==== Excerpted data
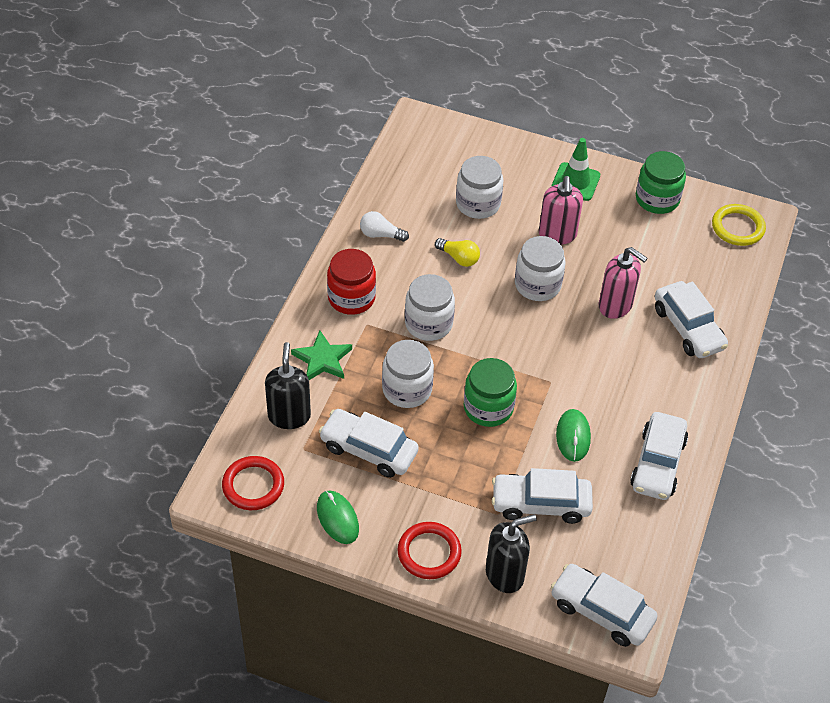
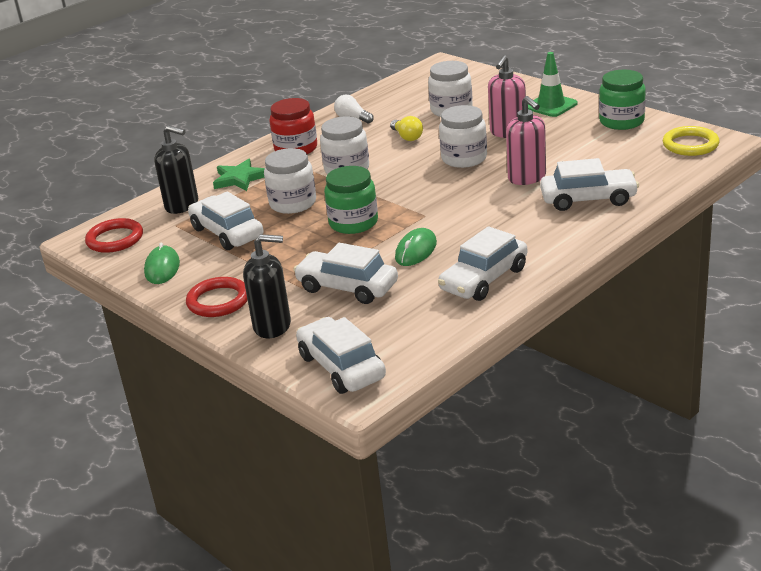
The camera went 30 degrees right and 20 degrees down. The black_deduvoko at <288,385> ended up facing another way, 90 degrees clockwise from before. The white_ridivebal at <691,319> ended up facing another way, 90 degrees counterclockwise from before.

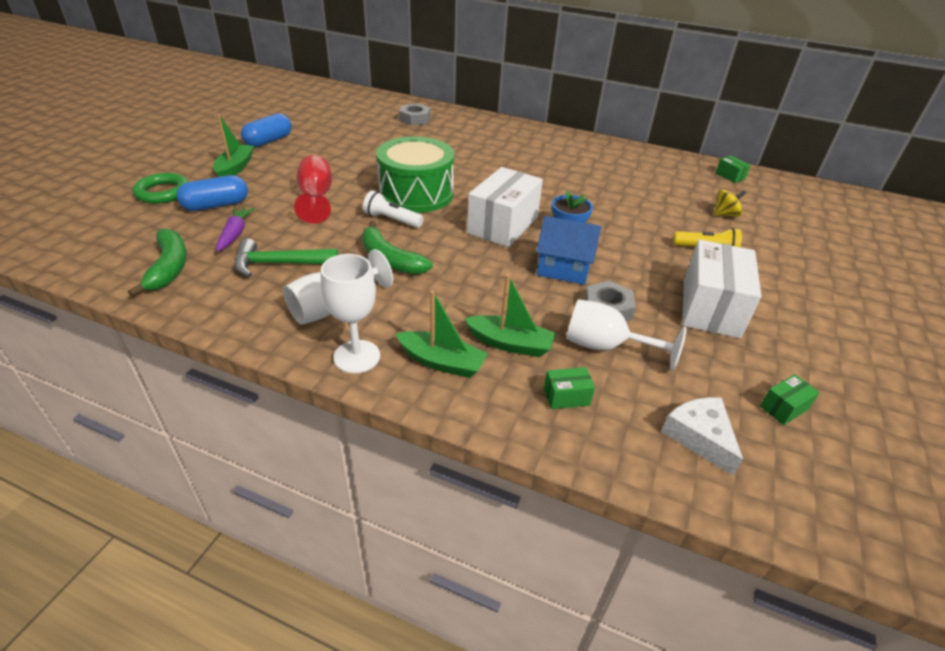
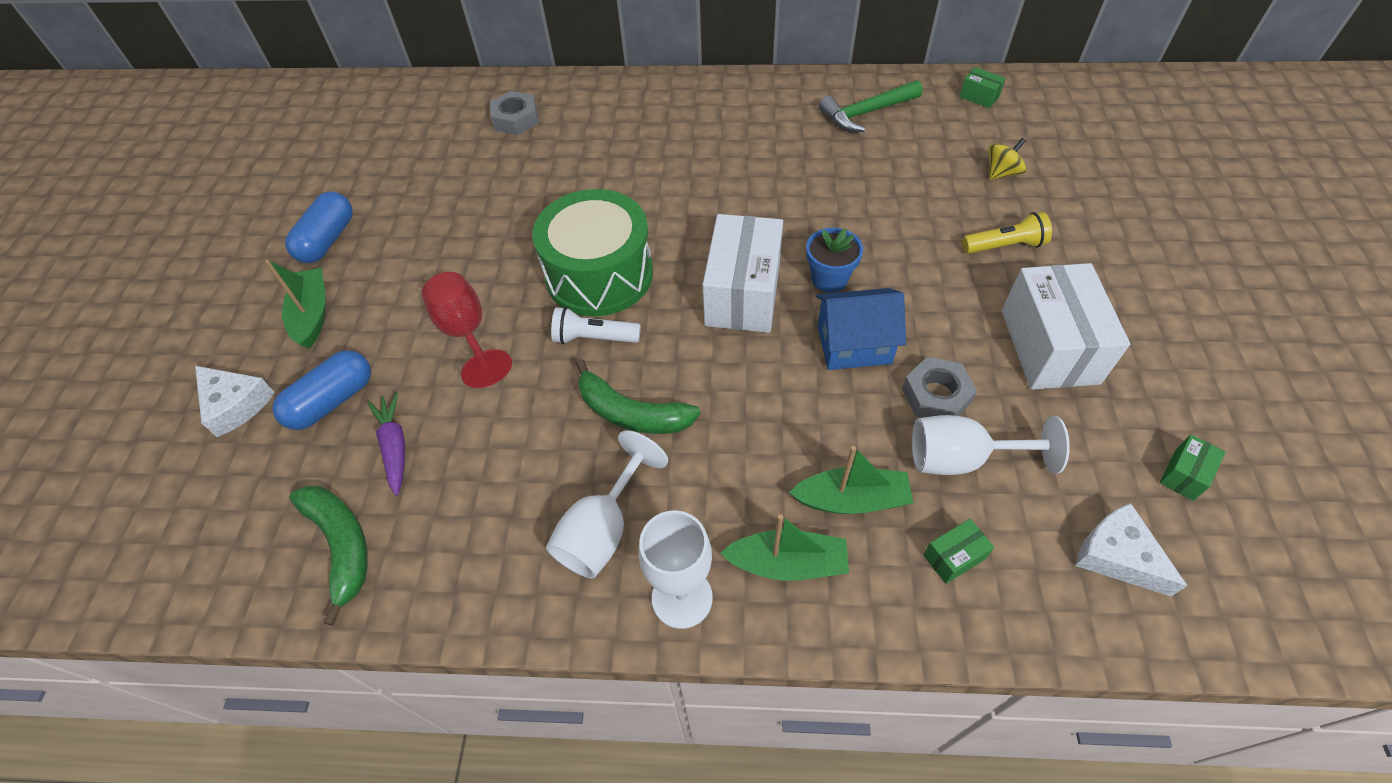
The camera went 15 degrees left and 15 degrees up. Where the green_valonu stood at <161,188>, the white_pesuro came to stand at <235,401>. The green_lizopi ended up elsewhere, having gone from <286,257> to <871,106>.

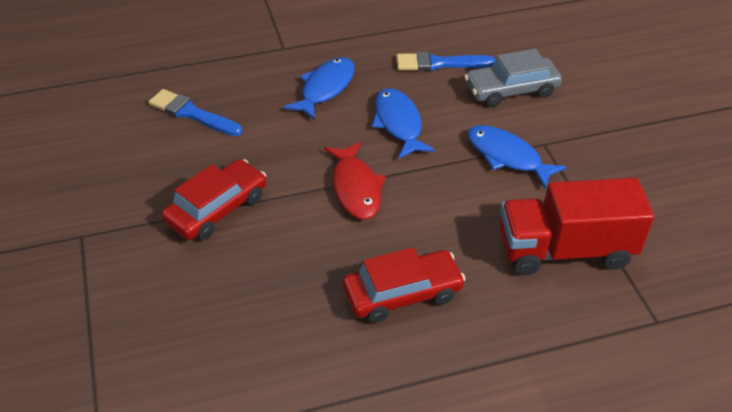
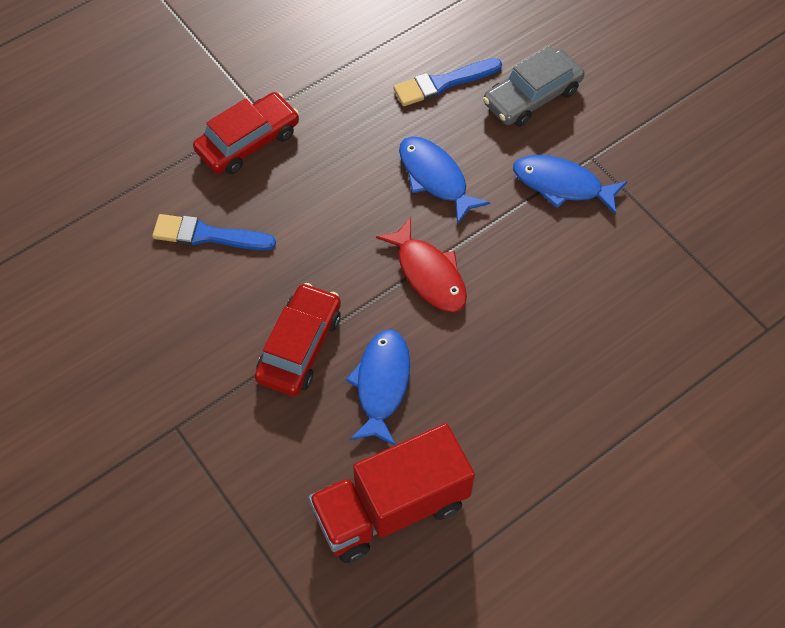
The camera went 20 degrees left and 15 degrees up. The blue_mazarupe ended up elsewhere, having gone from <319,88> to <378,387>. The red_ridivebal ended up elsewhere, having gone from <404,285> to <246,133>. The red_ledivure ended up elsewhere, having gone from <577,227> to <391,493>.

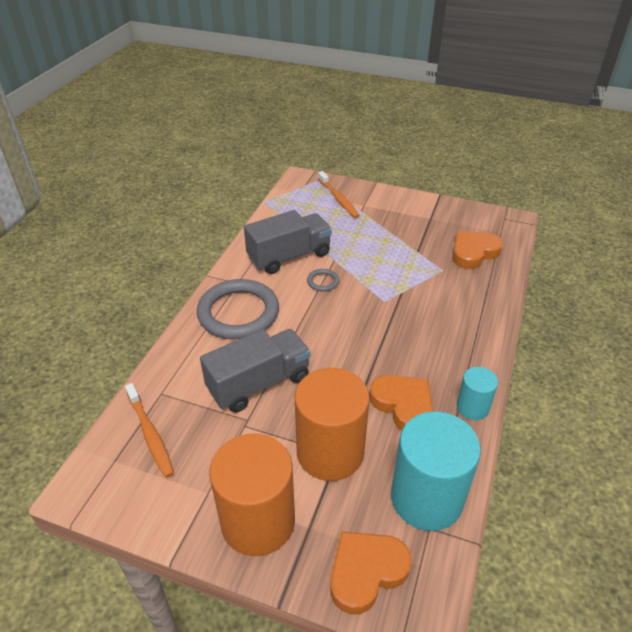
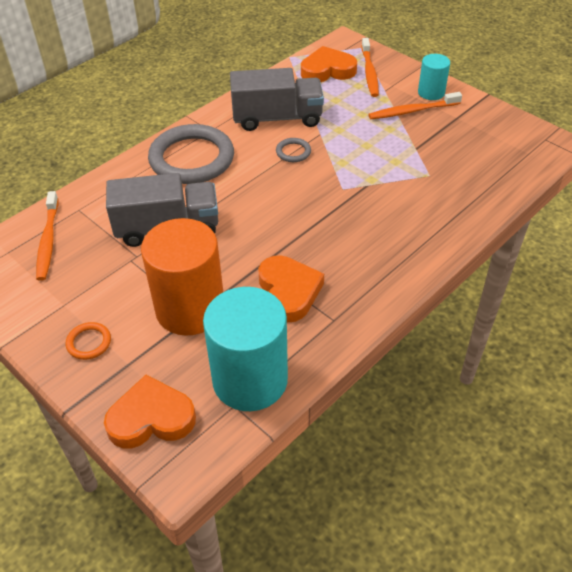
The camera went 25 degrees right and 5 degrees up. Where the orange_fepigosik stood at <252,495>, the orange_valonu came to stand at <88,341>. The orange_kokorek ended up elsewhere, having gone from <477,250> to <329,64>. The turquoise_fepigosik ended up elsewhere, having gone from <477,393> to <434,77>. The second view gained the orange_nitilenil at <415,105>.

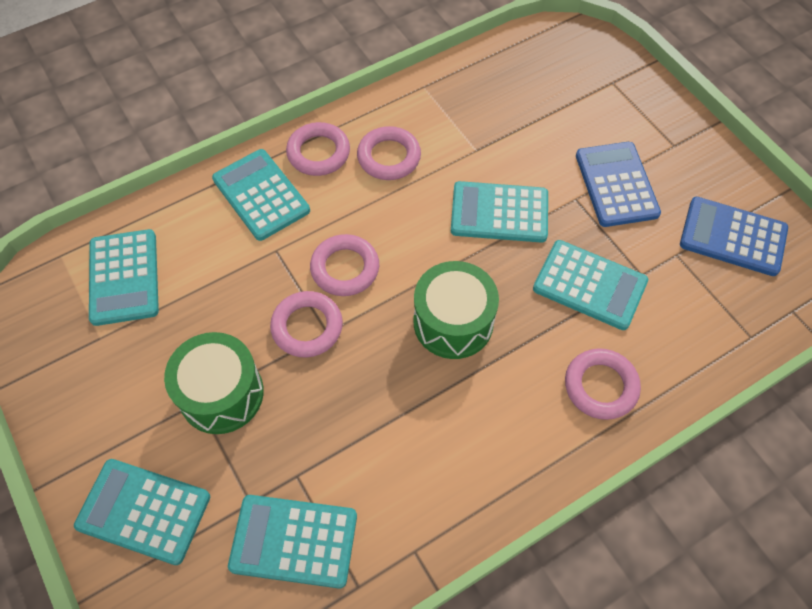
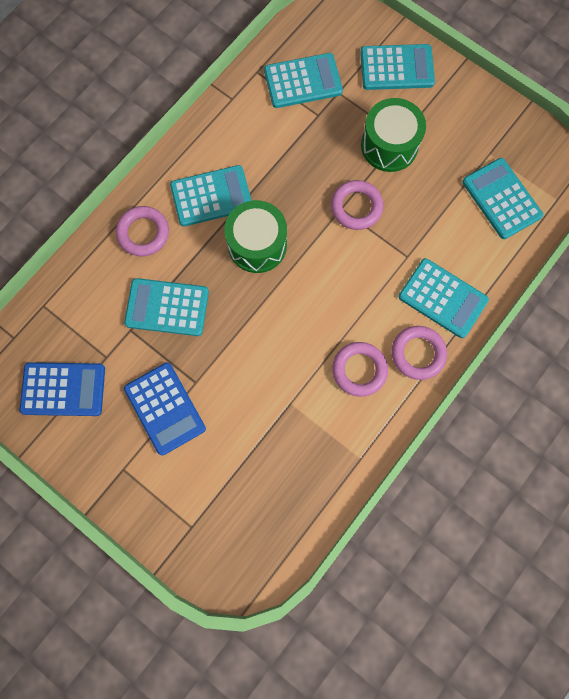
The camera went 160 degrees right and 15 degrees up. The second view lost the pink_valonu at <344,265>. The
========
**Try it:**
With the pictures removed, return all the entries exactly.

**Response:**
The camera went 30 degrees right and 20 degrees down. The black_deduvoko at <288,385> ended up facing another way, 90 degrees clockwise from before. The white_ridivebal at <691,319> ended up facing another way, 90 degrees counterclockwise from before.

The camera went 15 degrees left and 15 degrees up. Where the green_valonu stood at <161,188>, the white_pesuro came to stand at <235,401>. The green_lizopi ended up elsewhere, having gone from <286,257> to <871,106>.

The camera went 20 degrees left and 15 degrees up. The blue_mazarupe ended up elsewhere, having gone from <319,88> to <378,387>. The red_ridivebal ended up elsewhere, having gone from <404,285> to <246,133>. The red_ledivure ended up elsewhere, having gone from <577,227> to <391,493>.

The camera went 25 degrees right and 5 degrees up. Where the orange_fepigosik stood at <252,495>, the orange_valonu came to stand at <88,341>. The orange_kokorek ended up elsewhere, having gone from <477,250> to <329,64>. The turquoise_fepigosik ended up elsewhere, having gone from <477,393> to <434,77>. The second view gained the orange_nitilenil at <415,105>.

The camera went 160 degrees right and 15 degrees up. The second view lost the pink_valonu at <344,265>. The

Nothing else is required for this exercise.